----- MATERIAL SHOWN -----
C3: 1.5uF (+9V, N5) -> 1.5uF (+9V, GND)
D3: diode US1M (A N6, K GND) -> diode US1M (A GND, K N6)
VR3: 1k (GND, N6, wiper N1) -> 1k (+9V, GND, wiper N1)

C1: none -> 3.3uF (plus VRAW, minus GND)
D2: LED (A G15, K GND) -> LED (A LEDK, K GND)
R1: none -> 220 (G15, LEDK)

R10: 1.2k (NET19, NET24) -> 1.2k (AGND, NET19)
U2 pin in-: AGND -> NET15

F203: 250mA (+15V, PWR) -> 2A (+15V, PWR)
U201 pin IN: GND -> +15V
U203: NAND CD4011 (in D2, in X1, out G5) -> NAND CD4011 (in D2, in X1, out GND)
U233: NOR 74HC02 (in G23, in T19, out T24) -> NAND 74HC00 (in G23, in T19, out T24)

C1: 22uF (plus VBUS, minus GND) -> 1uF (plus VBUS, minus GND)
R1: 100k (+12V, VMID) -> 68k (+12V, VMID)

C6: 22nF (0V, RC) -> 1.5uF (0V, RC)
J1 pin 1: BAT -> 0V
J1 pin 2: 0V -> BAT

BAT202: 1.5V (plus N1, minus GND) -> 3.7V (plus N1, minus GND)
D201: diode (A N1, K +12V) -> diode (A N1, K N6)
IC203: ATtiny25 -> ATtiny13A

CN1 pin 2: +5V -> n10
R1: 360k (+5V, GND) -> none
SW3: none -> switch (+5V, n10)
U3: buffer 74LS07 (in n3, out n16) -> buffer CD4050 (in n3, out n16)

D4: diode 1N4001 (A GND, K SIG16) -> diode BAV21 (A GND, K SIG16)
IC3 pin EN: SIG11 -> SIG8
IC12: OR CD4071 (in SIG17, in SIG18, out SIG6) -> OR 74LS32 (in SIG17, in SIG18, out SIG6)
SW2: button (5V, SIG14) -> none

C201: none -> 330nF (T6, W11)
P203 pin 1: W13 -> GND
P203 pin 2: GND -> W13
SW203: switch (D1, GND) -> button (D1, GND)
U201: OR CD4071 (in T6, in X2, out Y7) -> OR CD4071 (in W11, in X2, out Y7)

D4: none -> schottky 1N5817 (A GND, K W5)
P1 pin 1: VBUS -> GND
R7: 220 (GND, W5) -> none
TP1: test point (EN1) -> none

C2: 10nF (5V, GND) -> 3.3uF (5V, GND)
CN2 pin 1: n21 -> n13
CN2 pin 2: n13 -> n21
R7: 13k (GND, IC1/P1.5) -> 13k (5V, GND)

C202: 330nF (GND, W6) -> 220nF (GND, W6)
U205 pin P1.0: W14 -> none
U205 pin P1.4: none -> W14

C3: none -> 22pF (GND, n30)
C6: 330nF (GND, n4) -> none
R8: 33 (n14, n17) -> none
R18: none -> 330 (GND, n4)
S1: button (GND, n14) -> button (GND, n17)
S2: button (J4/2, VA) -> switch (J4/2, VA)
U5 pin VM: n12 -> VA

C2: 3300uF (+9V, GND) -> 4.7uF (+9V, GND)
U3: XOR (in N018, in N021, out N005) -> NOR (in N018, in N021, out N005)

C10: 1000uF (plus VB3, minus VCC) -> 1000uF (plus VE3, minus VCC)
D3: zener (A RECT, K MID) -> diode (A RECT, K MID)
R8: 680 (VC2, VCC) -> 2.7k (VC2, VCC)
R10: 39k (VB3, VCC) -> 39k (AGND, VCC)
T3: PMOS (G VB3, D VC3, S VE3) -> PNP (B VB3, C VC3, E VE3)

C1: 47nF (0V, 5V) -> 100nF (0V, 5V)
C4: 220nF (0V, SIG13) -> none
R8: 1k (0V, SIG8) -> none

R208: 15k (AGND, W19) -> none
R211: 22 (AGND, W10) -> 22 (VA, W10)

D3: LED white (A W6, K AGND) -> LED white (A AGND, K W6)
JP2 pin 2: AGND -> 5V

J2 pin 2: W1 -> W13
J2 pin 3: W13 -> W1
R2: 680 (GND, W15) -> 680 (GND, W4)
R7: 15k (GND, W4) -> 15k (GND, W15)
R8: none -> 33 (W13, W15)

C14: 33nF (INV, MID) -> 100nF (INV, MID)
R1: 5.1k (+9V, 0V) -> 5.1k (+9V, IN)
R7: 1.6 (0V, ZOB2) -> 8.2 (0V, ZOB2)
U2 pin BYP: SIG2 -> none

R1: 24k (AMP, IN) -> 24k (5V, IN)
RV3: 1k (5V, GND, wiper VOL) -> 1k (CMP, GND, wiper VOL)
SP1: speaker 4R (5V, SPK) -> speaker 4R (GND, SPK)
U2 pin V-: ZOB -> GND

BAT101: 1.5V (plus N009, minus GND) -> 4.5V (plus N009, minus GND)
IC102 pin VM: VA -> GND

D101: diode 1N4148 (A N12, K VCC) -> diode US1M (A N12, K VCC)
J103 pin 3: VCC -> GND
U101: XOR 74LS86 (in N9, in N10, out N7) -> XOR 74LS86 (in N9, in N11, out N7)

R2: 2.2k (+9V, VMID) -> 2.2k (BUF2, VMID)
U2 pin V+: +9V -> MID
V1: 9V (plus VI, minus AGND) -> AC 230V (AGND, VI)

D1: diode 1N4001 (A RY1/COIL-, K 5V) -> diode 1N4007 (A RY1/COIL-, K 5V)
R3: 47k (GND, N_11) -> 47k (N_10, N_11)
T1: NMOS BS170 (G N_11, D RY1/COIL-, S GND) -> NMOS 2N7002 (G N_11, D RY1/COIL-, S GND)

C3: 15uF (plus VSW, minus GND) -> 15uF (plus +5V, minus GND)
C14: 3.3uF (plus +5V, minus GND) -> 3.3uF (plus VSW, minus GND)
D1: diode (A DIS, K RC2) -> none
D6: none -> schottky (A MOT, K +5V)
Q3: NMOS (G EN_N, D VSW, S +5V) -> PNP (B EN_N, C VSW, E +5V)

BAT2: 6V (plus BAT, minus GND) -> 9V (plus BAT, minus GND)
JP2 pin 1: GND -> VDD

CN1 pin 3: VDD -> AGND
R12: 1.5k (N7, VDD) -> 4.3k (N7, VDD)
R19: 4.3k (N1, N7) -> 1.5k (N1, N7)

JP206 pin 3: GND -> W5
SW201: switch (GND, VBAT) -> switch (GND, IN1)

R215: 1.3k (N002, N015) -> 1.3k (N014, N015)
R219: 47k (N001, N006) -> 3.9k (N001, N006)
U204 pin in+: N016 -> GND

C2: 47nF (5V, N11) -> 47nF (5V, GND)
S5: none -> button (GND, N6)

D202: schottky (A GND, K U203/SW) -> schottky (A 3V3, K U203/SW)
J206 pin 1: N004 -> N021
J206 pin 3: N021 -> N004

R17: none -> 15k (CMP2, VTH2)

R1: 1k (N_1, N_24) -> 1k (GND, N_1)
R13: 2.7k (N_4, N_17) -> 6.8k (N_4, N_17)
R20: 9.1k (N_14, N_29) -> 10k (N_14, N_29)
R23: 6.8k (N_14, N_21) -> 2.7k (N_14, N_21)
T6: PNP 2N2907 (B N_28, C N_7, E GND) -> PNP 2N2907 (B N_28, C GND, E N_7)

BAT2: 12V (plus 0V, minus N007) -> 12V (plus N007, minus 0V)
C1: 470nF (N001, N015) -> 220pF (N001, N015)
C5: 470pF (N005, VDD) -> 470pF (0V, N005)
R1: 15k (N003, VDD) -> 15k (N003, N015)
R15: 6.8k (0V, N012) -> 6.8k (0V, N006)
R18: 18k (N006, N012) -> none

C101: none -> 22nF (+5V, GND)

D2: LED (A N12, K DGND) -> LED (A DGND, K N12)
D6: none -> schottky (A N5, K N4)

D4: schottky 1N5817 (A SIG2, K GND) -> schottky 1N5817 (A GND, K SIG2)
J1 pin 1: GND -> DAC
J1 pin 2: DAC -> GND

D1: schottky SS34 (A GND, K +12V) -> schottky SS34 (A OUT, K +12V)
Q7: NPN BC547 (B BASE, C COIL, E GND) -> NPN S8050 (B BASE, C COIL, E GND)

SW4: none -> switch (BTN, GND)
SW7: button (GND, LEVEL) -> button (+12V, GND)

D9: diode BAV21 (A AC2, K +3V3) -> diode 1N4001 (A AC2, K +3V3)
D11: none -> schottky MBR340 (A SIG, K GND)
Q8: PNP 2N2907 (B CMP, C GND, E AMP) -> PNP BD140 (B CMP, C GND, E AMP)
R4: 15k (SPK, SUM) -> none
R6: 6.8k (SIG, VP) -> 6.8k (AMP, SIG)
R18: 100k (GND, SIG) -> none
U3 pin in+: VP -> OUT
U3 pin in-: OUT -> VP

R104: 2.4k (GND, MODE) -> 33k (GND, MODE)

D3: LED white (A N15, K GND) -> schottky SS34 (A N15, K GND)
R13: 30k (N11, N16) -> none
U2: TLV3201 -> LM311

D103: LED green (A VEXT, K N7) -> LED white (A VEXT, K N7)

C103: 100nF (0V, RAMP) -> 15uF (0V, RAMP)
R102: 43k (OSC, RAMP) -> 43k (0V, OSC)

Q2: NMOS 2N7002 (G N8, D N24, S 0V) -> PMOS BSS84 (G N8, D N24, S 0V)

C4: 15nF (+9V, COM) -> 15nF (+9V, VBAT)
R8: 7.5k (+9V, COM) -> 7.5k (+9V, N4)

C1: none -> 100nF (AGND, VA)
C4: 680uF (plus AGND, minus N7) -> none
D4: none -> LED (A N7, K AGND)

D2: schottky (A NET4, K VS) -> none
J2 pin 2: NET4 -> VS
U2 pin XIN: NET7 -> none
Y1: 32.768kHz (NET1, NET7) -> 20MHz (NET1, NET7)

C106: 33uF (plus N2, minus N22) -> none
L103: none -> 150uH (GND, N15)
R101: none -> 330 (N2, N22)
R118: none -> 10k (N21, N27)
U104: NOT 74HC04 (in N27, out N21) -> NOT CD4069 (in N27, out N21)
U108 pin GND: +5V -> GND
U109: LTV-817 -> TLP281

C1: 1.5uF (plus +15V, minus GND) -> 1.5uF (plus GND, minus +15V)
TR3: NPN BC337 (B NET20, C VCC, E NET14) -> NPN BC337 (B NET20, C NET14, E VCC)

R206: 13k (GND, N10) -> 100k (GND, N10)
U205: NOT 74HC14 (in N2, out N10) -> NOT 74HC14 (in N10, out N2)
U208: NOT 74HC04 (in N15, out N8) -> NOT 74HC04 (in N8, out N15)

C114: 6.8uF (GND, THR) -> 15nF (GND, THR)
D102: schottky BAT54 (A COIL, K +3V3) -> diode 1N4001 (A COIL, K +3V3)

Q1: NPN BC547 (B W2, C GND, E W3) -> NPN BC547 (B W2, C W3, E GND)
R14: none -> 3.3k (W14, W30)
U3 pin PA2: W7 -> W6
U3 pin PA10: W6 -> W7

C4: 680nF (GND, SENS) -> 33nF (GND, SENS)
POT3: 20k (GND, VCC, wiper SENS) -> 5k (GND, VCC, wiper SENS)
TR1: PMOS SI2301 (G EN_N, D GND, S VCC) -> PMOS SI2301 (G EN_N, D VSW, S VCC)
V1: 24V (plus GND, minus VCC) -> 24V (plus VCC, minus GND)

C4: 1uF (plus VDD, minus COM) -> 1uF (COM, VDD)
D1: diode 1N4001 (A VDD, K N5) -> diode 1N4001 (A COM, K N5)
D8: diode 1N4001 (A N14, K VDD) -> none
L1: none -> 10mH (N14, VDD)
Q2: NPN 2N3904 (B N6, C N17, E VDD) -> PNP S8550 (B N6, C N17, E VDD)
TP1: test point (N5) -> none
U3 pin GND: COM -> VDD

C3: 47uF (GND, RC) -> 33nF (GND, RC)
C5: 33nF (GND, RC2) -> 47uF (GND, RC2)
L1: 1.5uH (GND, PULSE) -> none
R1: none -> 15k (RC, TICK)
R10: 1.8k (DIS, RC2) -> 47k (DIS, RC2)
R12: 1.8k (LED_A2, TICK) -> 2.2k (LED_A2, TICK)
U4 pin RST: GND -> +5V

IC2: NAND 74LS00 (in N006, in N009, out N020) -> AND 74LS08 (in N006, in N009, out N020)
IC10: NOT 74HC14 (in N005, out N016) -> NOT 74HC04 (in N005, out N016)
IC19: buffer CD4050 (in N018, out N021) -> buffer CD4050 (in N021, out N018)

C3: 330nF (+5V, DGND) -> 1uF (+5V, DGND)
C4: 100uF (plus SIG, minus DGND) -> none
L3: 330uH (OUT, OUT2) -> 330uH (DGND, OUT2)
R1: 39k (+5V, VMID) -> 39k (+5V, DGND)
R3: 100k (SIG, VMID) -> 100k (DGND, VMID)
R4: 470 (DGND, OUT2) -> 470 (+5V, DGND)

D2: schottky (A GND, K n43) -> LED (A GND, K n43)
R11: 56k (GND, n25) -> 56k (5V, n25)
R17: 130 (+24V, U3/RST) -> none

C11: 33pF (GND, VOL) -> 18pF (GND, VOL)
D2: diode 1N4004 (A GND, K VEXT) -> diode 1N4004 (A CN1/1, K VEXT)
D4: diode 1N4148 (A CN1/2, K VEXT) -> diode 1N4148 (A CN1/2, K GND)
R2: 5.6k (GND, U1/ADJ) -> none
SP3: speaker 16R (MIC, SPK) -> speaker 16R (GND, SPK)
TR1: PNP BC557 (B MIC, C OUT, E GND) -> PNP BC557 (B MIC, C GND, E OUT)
-----
| WHAT YOU HAVE TO DO |
The output must consist solely of the lines from the first line of the records through the line containing "SW2: button (5V, SIG14) -> none", reproduced exactly.

| TASK ANSWER |
C3: 1.5uF (+9V, N5) -> 1.5uF (+9V, GND)
D3: diode US1M (A N6, K GND) -> diode US1M (A GND, K N6)
VR3: 1k (GND, N6, wiper N1) -> 1k (+9V, GND, wiper N1)

C1: none -> 3.3uF (plus VRAW, minus GND)
D2: LED (A G15, K GND) -> LED (A LEDK, K GND)
R1: none -> 220 (G15, LEDK)

R10: 1.2k (NET19, NET24) -> 1.2k (AGND, NET19)
U2 pin in-: AGND -> NET15

F203: 250mA (+15V, PWR) -> 2A (+15V, PWR)
U201 pin IN: GND -> +15V
U203: NAND CD4011 (in D2, in X1, out G5) -> NAND CD4011 (in D2, in X1, out GND)
U233: NOR 74HC02 (in G23, in T19, out T24) -> NAND 74HC00 (in G23, in T19, out T24)

C1: 22uF (plus VBUS, minus GND) -> 1uF (plus VBUS, minus GND)
R1: 100k (+12V, VMID) -> 68k (+12V, VMID)

C6: 22nF (0V, RC) -> 1.5uF (0V, RC)
J1 pin 1: BAT -> 0V
J1 pin 2: 0V -> BAT

BAT202: 1.5V (plus N1, minus GND) -> 3.7V (plus N1, minus GND)
D201: diode (A N1, K +12V) -> diode (A N1, K N6)
IC203: ATtiny25 -> ATtiny13A

CN1 pin 2: +5V -> n10
R1: 360k (+5V, GND) -> none
SW3: none -> switch (+5V, n10)
U3: buffer 74LS07 (in n3, out n16) -> buffer CD4050 (in n3, out n16)

D4: diode 1N4001 (A GND, K SIG16) -> diode BAV21 (A GND, K SIG16)
IC3 pin EN: SIG11 -> SIG8
IC12: OR CD4071 (in SIG17, in SIG18, out SIG6) -> OR 74LS32 (in SIG17, in SIG18, out SIG6)
SW2: button (5V, SIG14) -> none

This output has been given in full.